(Records contained in a dataset)
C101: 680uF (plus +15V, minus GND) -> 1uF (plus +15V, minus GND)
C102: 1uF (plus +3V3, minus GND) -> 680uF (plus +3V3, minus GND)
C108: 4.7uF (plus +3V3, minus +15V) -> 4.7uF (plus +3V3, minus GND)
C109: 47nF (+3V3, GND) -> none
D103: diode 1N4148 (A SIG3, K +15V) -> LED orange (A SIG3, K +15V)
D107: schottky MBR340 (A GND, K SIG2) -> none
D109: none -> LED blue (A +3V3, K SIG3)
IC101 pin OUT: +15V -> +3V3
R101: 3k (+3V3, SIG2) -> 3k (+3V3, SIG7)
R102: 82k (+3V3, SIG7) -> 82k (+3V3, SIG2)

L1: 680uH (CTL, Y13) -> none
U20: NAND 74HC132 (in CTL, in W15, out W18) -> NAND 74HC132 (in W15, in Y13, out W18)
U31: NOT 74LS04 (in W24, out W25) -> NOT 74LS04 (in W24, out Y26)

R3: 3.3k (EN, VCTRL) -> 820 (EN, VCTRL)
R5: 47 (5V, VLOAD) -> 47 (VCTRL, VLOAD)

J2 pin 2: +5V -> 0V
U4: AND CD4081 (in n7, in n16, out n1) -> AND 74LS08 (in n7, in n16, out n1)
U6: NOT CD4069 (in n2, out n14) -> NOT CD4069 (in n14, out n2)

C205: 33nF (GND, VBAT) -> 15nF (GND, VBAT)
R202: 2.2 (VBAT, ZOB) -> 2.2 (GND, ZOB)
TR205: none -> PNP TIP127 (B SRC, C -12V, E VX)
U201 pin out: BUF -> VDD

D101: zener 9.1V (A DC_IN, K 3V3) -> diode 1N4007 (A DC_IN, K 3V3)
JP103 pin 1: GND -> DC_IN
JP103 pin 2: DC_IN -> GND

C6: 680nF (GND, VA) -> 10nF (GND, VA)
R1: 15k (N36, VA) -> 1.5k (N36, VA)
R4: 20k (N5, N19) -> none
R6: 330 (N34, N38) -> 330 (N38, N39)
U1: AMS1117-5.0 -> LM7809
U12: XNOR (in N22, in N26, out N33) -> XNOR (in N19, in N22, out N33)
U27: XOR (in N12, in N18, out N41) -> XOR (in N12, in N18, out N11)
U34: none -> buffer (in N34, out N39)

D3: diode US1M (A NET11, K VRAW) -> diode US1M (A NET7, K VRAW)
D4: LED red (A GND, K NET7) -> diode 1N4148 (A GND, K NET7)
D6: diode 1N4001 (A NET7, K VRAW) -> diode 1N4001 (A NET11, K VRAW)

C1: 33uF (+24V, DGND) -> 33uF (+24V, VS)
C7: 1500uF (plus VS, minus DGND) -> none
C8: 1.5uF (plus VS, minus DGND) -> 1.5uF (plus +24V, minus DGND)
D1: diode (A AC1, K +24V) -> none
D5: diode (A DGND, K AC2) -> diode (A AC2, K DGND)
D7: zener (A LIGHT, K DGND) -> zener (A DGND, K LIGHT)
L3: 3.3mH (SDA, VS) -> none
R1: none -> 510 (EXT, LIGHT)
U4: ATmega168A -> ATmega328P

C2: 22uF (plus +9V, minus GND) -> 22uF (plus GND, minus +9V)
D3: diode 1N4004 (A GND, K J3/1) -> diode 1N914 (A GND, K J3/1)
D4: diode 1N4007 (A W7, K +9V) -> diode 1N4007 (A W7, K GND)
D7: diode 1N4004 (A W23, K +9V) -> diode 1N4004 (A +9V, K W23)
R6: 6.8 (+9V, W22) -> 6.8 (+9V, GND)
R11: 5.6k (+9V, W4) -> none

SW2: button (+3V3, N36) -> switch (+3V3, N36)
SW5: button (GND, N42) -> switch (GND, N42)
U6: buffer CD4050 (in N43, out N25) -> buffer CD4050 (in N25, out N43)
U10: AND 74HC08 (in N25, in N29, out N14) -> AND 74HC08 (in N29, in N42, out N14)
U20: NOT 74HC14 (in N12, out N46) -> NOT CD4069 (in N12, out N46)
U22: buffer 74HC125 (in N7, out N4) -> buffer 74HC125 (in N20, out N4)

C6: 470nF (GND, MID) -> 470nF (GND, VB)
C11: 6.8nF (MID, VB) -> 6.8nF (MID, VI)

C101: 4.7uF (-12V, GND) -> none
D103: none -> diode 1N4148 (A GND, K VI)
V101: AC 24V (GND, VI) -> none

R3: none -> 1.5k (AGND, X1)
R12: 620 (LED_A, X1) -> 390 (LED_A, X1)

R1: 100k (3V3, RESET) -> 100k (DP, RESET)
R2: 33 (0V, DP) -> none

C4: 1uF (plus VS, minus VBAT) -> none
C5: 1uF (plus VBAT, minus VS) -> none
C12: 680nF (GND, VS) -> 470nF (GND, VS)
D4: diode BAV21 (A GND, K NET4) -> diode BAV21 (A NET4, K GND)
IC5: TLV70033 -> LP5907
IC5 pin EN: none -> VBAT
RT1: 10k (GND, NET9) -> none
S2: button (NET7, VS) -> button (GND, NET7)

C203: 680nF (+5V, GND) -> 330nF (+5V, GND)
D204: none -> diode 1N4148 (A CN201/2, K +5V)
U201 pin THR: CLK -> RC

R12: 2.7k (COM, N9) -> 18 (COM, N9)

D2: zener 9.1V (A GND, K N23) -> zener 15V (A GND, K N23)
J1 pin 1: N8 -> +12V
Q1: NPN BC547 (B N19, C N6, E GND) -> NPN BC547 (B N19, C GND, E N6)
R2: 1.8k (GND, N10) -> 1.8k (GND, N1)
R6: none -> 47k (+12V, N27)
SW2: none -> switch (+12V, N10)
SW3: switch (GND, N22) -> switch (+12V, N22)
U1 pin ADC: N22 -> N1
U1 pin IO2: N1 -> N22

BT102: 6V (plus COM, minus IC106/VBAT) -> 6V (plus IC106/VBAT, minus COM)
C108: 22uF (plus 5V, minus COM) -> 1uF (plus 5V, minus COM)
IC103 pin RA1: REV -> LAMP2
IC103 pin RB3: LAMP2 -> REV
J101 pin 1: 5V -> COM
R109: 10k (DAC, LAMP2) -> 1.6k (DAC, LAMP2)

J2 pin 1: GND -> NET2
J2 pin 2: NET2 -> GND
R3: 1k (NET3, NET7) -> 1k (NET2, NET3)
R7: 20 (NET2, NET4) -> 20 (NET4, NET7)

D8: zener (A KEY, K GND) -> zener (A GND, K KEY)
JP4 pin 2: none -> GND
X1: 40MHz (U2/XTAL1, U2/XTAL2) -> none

(TASK INSTRUCTIONS) Each line above from the one with "D1: diode (A AC1, K +24V) -> none" up to and including the one with "D4: diode 1N4007" must be set down exactly, and no line outside that span may appear.

(WRITTEN RESPONSE)
D1: diode (A AC1, K +24V) -> none
D5: diode (A DGND, K AC2) -> diode (A AC2, K DGND)
D7: zener (A LIGHT, K DGND) -> zener (A DGND, K LIGHT)
L3: 3.3mH (SDA, VS) -> none
R1: none -> 510 (EXT, LIGHT)
U4: ATmega168A -> ATmega328P

C2: 22uF (plus +9V, minus GND) -> 22uF (plus GND, minus +9V)
D3: diode 1N4004 (A GND, K J3/1) -> diode 1N914 (A GND, K J3/1)
D4: diode 1N4007 (A W7, K +9V) -> diode 1N4007 (A W7, K GND)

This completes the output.